[Object tracking records]
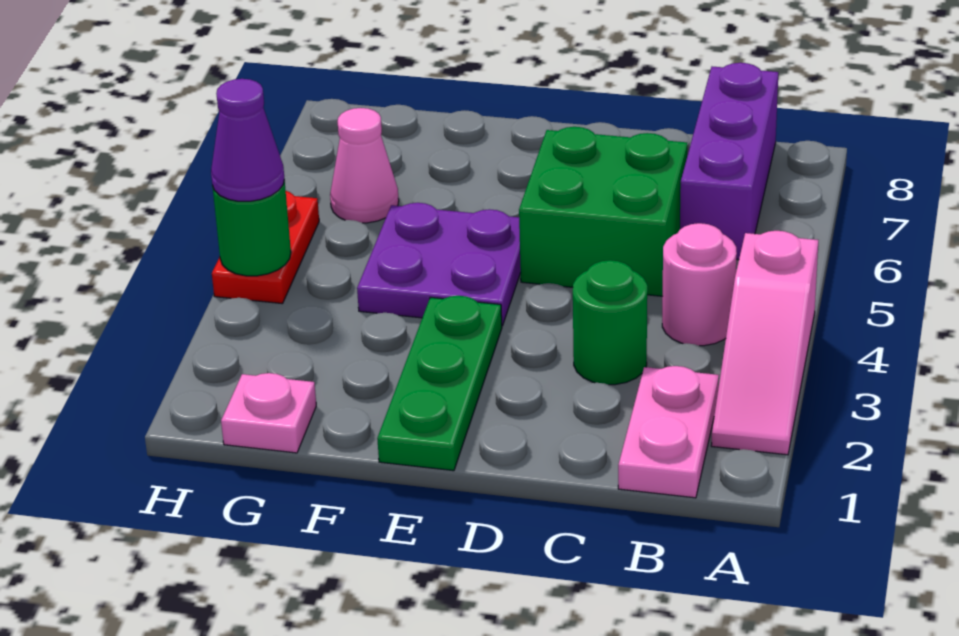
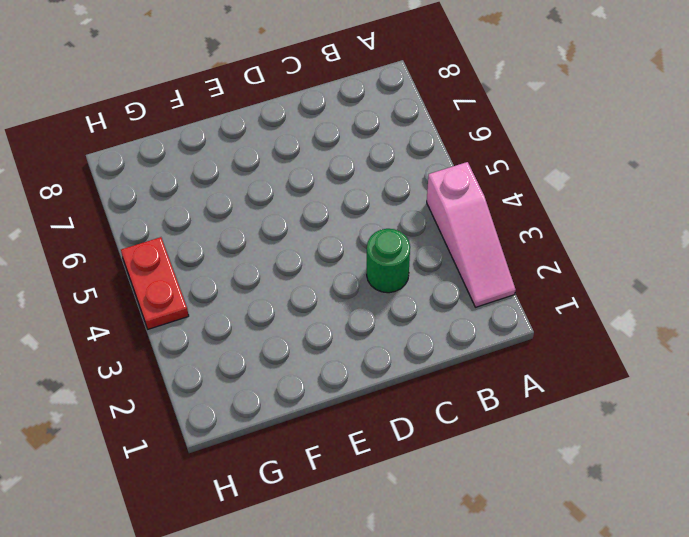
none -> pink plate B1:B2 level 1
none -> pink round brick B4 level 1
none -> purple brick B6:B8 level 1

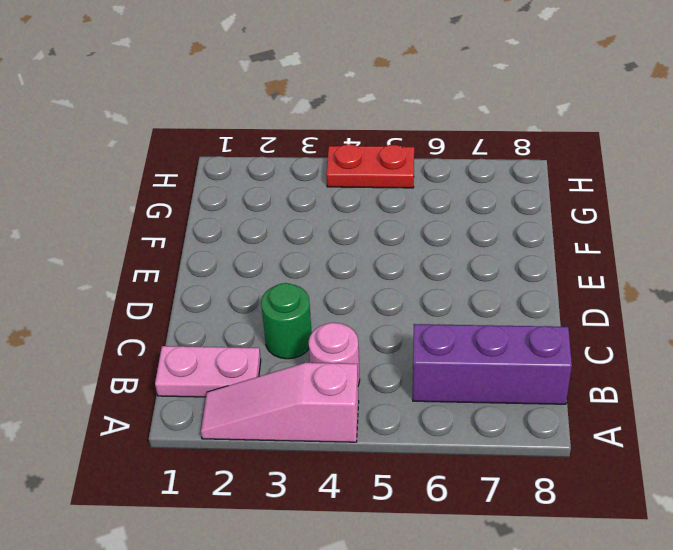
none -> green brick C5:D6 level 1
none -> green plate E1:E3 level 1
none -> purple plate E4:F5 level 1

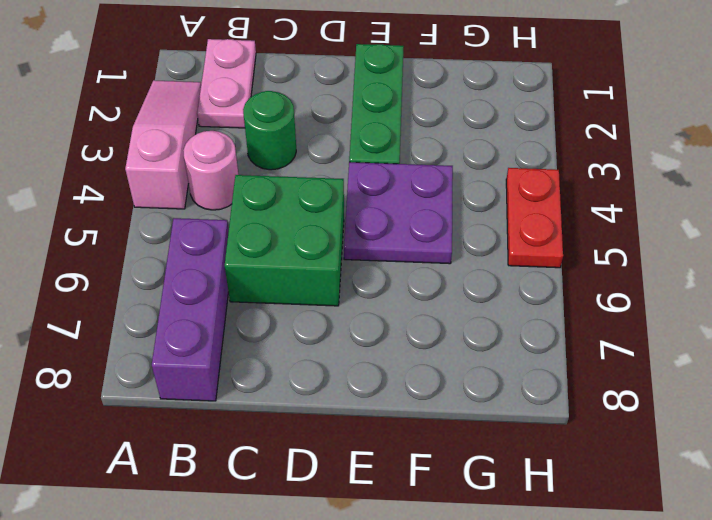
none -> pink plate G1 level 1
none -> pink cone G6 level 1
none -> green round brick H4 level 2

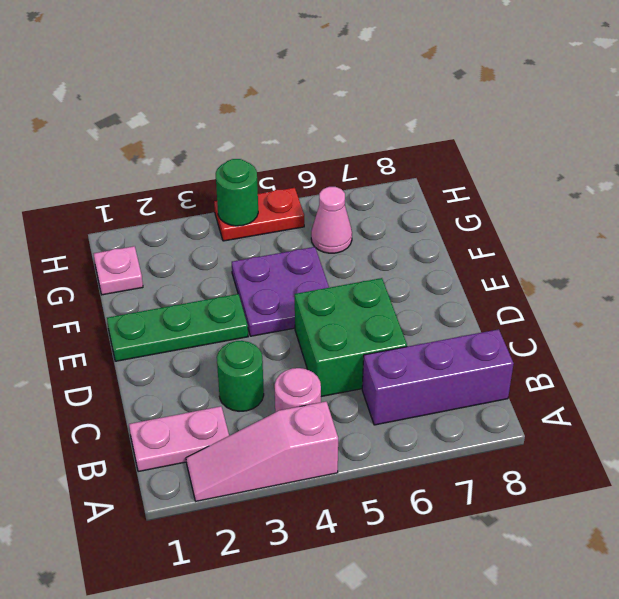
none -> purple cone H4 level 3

- **WHAT YOU NEED TO DO**
The expected output is the exact run of lines from the one containing "none -> green round brick H4 level 2" through the final line of the data above, both ends included, with no pictures.

- **OUTPUT FOR THIS EXERCISE**
none -> green round brick H4 level 2

none -> purple cone H4 level 3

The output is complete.